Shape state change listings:
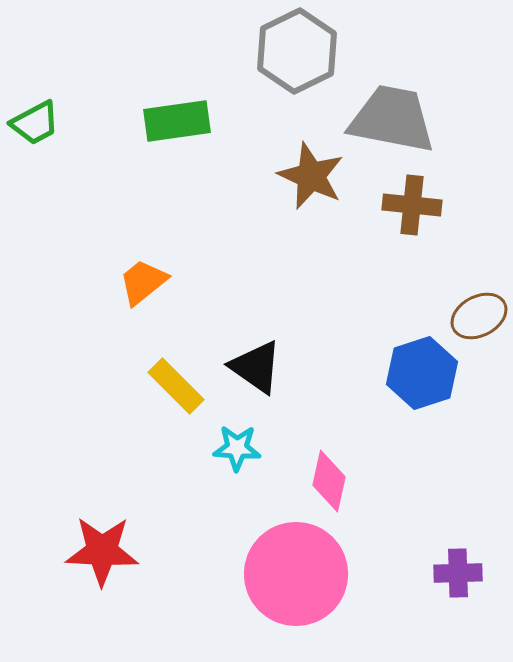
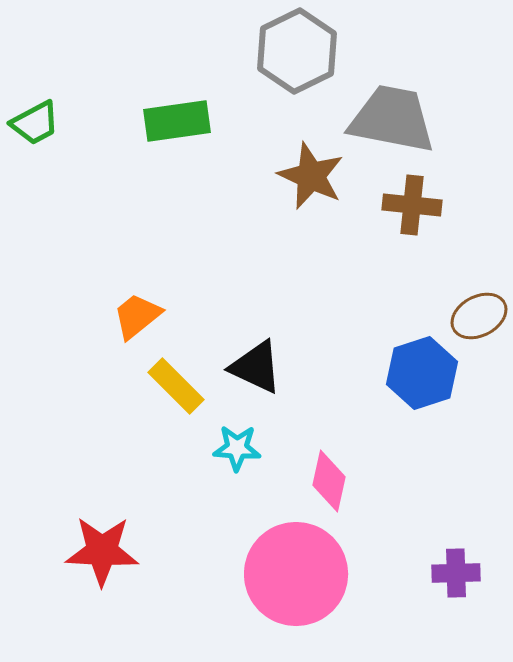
orange trapezoid: moved 6 px left, 34 px down
black triangle: rotated 10 degrees counterclockwise
purple cross: moved 2 px left
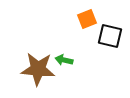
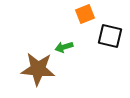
orange square: moved 2 px left, 5 px up
green arrow: moved 13 px up; rotated 30 degrees counterclockwise
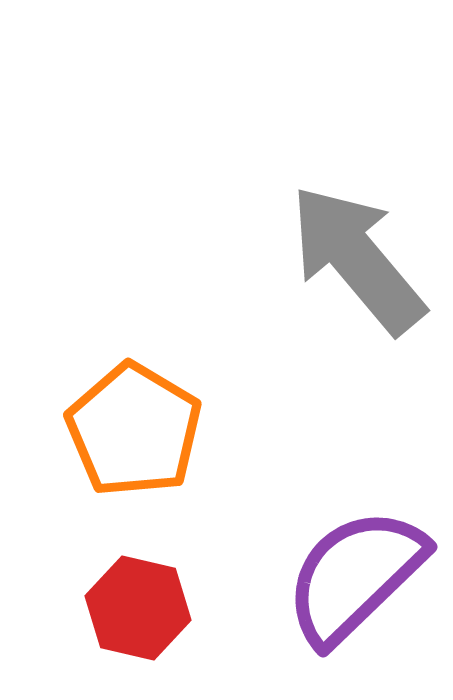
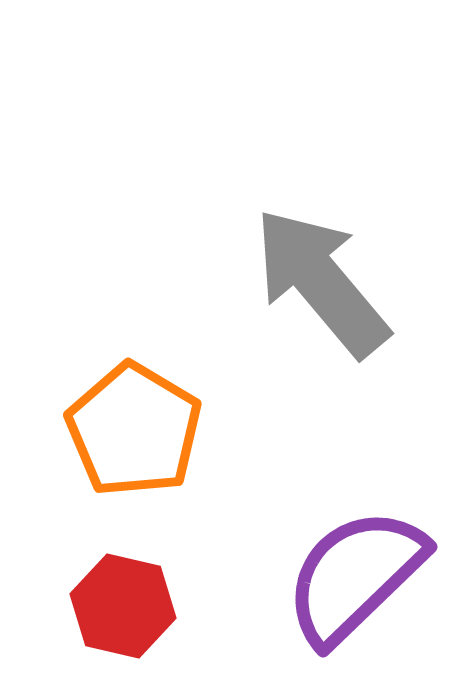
gray arrow: moved 36 px left, 23 px down
red hexagon: moved 15 px left, 2 px up
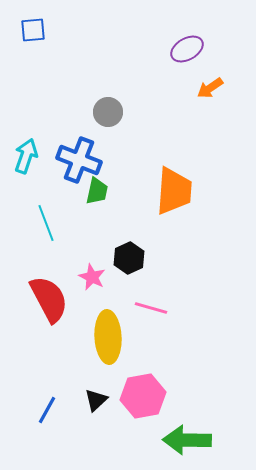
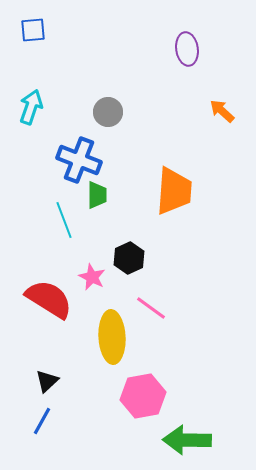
purple ellipse: rotated 68 degrees counterclockwise
orange arrow: moved 12 px right, 23 px down; rotated 76 degrees clockwise
cyan arrow: moved 5 px right, 49 px up
green trapezoid: moved 4 px down; rotated 12 degrees counterclockwise
cyan line: moved 18 px right, 3 px up
red semicircle: rotated 30 degrees counterclockwise
pink line: rotated 20 degrees clockwise
yellow ellipse: moved 4 px right
black triangle: moved 49 px left, 19 px up
blue line: moved 5 px left, 11 px down
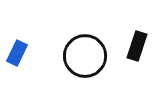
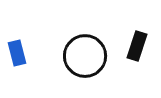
blue rectangle: rotated 40 degrees counterclockwise
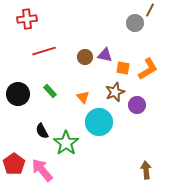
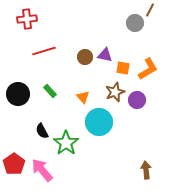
purple circle: moved 5 px up
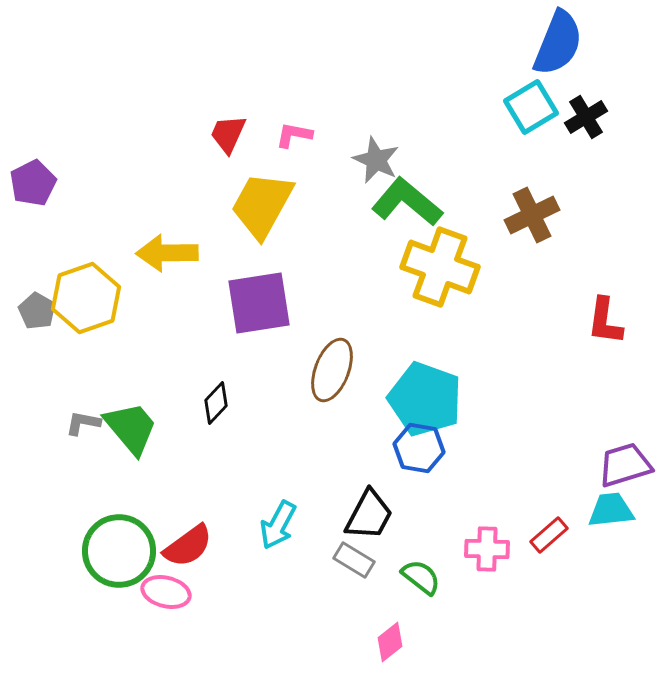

**PROBLEM REQUIREMENTS**
Reproduce, exactly and with no pictures, the lines from the line containing "cyan arrow: moved 5 px right, 49 px up" through the closing line of the data above, keeping both ends.

**SOLUTION FOR THIS TASK**
cyan arrow: moved 5 px right, 49 px up
green trapezoid: moved 4 px down; rotated 12 degrees counterclockwise
cyan line: moved 18 px right, 3 px up
red semicircle: rotated 30 degrees counterclockwise
pink line: rotated 20 degrees clockwise
yellow ellipse: moved 4 px right
black triangle: moved 49 px left, 19 px up
blue line: moved 5 px left, 11 px down
blue rectangle: rotated 40 degrees counterclockwise
purple circle: moved 5 px up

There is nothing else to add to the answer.